Using the entries below, write out the line with "(326, 604) = (480, 375): yellow", the line with "(519, 202) = (556, 221): none -> red fork", and every line in between, exactly as each is written.

= = = = =

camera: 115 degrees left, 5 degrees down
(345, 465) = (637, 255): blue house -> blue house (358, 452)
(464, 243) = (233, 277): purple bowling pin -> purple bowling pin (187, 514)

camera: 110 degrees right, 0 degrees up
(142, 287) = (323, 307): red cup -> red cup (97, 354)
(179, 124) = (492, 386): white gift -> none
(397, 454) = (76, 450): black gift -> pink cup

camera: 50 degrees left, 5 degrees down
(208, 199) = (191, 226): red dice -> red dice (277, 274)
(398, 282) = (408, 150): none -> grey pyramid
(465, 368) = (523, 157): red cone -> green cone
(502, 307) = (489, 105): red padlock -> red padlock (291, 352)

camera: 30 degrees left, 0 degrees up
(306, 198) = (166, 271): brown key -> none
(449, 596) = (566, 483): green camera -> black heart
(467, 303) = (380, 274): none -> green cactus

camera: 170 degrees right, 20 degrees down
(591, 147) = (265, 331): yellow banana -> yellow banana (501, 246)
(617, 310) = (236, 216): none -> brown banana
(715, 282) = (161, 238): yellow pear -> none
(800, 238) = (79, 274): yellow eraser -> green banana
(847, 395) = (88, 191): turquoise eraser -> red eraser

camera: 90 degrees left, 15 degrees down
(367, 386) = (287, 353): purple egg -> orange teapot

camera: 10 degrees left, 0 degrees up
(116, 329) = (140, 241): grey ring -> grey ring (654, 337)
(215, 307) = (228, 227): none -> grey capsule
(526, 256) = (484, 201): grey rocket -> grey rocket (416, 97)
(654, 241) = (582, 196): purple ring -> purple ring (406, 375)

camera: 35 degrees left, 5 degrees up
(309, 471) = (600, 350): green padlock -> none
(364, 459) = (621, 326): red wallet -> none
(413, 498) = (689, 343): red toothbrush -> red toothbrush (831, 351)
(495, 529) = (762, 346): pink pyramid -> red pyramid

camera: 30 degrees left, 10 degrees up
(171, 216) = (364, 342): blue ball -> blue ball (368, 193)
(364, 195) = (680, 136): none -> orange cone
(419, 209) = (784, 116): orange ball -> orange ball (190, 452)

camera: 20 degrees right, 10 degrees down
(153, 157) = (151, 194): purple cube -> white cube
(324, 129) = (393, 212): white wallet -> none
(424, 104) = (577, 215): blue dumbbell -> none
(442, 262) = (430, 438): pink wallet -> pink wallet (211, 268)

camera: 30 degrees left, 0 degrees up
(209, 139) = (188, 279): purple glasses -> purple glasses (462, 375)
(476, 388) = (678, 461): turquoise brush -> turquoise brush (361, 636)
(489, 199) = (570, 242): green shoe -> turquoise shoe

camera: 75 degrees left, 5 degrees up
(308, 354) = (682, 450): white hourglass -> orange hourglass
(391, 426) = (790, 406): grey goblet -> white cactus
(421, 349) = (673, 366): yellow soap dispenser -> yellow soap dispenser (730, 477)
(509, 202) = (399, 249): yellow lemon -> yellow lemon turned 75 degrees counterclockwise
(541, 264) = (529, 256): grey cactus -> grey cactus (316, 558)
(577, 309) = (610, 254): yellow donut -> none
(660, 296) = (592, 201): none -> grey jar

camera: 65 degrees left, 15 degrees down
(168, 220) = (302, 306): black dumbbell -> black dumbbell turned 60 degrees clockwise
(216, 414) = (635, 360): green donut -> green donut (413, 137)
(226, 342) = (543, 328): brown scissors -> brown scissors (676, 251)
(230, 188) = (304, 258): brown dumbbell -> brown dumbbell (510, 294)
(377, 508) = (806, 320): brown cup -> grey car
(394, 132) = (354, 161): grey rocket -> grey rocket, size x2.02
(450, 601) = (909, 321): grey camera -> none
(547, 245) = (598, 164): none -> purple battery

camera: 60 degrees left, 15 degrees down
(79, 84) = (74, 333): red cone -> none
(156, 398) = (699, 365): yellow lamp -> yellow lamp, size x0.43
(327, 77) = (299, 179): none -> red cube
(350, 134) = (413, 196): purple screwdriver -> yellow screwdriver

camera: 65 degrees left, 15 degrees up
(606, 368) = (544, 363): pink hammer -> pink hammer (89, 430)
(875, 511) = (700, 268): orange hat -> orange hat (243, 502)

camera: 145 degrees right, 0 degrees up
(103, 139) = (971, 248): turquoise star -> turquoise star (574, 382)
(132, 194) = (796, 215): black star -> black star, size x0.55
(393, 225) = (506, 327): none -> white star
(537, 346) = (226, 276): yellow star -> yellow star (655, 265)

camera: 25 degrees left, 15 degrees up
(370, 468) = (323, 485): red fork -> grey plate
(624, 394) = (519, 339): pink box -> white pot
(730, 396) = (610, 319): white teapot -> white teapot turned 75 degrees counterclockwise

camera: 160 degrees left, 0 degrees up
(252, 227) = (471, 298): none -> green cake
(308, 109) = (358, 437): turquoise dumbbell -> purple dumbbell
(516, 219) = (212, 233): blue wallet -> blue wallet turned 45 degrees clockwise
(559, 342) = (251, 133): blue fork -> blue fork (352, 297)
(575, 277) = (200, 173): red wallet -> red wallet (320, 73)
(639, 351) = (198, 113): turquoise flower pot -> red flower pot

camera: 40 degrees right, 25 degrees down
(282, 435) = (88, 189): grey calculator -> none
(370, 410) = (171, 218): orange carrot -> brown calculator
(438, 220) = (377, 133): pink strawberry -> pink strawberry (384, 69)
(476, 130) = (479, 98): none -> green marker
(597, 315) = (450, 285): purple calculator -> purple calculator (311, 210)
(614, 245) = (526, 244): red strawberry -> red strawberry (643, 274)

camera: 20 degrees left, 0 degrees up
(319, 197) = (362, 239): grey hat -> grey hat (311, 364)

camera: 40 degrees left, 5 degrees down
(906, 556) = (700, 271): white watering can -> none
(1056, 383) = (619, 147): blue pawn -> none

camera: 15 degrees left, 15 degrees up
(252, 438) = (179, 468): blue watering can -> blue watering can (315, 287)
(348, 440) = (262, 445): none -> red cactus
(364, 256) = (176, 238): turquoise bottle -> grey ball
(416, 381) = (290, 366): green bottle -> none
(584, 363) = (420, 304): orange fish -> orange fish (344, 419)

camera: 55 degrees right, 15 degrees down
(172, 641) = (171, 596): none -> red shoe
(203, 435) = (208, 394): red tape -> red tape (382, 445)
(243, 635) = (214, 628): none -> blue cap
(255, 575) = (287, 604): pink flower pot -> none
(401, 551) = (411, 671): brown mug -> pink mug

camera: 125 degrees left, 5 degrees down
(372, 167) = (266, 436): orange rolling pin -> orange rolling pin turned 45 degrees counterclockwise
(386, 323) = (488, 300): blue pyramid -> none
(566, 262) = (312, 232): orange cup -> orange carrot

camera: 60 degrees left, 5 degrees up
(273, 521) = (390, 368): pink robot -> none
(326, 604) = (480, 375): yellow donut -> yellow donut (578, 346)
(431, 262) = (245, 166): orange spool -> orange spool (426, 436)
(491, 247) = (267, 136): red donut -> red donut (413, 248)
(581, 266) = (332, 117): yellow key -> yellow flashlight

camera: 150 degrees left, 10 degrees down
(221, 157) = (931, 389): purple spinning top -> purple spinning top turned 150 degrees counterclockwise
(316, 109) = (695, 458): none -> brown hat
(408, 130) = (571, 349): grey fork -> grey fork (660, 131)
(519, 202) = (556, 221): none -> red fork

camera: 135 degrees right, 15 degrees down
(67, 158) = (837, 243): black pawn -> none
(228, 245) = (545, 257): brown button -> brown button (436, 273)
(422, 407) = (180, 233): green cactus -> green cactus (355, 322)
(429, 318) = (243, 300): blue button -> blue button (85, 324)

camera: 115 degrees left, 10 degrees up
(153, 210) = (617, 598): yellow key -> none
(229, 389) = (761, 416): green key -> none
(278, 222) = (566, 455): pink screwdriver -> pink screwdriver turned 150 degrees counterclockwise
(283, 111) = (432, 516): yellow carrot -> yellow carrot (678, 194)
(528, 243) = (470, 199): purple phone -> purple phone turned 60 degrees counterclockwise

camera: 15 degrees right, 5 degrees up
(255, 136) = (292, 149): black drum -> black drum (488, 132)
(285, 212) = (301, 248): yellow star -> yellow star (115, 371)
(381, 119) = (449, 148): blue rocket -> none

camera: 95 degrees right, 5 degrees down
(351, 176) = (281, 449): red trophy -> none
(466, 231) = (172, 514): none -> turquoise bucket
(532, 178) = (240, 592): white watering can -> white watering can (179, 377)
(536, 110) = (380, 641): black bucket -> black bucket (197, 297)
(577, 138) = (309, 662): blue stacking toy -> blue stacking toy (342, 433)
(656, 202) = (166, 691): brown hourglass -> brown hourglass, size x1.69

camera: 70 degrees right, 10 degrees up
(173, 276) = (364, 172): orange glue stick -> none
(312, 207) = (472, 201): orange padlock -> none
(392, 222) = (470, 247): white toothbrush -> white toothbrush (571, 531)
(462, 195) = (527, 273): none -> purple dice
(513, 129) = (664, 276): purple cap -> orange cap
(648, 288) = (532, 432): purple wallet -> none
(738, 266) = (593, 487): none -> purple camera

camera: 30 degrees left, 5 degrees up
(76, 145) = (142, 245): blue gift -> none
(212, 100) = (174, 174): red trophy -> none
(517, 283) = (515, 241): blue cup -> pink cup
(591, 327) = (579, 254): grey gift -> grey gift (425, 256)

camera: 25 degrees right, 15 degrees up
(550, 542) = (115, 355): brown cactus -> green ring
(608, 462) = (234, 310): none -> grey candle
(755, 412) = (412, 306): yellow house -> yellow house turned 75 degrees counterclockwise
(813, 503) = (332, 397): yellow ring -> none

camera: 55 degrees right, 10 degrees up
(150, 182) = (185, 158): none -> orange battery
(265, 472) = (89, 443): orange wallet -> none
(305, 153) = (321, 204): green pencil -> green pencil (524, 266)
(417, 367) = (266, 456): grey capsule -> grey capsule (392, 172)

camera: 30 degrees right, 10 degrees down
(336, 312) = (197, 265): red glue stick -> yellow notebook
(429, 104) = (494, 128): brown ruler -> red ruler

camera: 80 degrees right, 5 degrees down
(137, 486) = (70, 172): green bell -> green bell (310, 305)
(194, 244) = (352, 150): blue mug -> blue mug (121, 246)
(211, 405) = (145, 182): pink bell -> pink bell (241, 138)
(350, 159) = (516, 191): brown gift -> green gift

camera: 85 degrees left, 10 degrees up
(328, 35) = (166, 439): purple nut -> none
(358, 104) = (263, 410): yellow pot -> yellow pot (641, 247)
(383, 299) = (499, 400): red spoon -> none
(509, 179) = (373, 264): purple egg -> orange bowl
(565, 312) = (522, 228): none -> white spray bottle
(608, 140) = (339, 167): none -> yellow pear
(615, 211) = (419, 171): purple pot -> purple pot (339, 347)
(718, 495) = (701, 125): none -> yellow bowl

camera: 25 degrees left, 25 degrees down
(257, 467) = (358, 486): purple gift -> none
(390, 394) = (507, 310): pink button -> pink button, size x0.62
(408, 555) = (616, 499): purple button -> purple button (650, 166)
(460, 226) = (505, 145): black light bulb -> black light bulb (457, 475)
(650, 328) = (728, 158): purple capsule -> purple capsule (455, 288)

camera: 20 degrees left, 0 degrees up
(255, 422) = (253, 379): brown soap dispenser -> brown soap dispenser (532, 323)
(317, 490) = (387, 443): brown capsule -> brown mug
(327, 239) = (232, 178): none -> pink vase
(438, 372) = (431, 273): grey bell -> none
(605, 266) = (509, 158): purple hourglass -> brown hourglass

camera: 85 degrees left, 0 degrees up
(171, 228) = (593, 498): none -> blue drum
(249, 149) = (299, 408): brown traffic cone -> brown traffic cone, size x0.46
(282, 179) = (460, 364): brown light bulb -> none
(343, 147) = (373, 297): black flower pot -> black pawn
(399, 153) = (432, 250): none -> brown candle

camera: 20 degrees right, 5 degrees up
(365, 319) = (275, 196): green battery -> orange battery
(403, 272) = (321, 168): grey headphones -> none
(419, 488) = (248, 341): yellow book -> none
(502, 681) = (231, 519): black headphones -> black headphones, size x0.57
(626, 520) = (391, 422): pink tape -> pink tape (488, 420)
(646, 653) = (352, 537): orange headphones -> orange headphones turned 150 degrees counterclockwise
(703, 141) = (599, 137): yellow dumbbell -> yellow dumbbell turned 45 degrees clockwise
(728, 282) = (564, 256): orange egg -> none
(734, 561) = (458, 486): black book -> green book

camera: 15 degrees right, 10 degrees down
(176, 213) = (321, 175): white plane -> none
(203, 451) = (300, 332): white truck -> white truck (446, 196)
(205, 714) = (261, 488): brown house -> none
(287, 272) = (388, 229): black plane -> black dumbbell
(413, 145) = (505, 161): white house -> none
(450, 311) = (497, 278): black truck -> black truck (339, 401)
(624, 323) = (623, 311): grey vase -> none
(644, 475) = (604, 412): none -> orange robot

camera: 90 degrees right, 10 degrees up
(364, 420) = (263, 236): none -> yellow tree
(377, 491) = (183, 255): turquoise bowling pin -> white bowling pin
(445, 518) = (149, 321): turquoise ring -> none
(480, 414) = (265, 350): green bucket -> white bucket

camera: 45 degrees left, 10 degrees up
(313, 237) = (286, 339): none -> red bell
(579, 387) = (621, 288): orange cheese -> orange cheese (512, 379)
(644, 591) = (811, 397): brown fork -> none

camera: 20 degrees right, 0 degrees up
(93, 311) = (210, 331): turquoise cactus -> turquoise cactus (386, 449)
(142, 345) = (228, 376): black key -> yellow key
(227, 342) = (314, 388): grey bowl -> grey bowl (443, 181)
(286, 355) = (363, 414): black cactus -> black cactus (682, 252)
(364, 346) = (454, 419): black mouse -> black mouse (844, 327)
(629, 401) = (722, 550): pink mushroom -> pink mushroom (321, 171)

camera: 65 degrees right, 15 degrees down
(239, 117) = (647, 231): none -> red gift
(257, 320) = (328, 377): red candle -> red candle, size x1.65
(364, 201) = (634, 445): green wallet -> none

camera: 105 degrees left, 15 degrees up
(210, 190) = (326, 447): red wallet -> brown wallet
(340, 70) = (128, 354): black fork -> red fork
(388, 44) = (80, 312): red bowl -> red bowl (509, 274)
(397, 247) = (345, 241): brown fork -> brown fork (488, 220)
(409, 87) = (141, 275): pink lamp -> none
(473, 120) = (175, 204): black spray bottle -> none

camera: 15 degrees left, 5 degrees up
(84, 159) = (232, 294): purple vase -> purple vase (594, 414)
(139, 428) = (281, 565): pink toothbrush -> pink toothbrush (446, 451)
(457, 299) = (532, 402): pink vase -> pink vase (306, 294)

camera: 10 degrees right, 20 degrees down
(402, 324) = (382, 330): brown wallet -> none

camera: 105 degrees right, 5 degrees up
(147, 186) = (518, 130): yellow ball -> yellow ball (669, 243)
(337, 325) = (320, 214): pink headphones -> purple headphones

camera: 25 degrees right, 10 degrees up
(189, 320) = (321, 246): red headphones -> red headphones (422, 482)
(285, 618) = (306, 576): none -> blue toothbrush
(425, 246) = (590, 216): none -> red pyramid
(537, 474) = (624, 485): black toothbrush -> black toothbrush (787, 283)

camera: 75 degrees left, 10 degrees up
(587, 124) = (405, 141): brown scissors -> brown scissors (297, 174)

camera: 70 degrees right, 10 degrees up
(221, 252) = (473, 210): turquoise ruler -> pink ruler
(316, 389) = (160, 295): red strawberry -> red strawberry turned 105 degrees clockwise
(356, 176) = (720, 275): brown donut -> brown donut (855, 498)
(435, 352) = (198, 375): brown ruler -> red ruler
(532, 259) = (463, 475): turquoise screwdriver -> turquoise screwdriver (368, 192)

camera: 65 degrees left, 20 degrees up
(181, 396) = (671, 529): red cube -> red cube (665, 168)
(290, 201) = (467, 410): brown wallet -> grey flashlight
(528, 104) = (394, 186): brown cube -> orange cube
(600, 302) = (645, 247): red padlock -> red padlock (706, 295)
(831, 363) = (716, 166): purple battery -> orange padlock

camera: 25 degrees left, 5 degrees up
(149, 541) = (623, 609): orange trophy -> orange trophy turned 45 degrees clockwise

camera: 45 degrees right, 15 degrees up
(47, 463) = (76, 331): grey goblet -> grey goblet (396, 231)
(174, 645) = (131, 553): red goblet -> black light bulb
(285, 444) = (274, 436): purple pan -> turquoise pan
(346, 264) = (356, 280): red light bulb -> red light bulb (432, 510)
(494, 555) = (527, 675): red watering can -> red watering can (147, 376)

= = = = =

TASK ANSWER
(326, 604) = (480, 375): yellow donut -> yellow donut (578, 346)
(431, 262) = (245, 166): orange spool -> orange spool (426, 436)
(491, 247) = (267, 136): red donut -> red donut (413, 248)
(581, 266) = (332, 117): yellow key -> yellow flashlight

camera: 150 degrees left, 10 degrees down
(221, 157) = (931, 389): purple spinning top -> purple spinning top turned 150 degrees counterclockwise
(316, 109) = (695, 458): none -> brown hat
(408, 130) = (571, 349): grey fork -> grey fork (660, 131)
(519, 202) = (556, 221): none -> red fork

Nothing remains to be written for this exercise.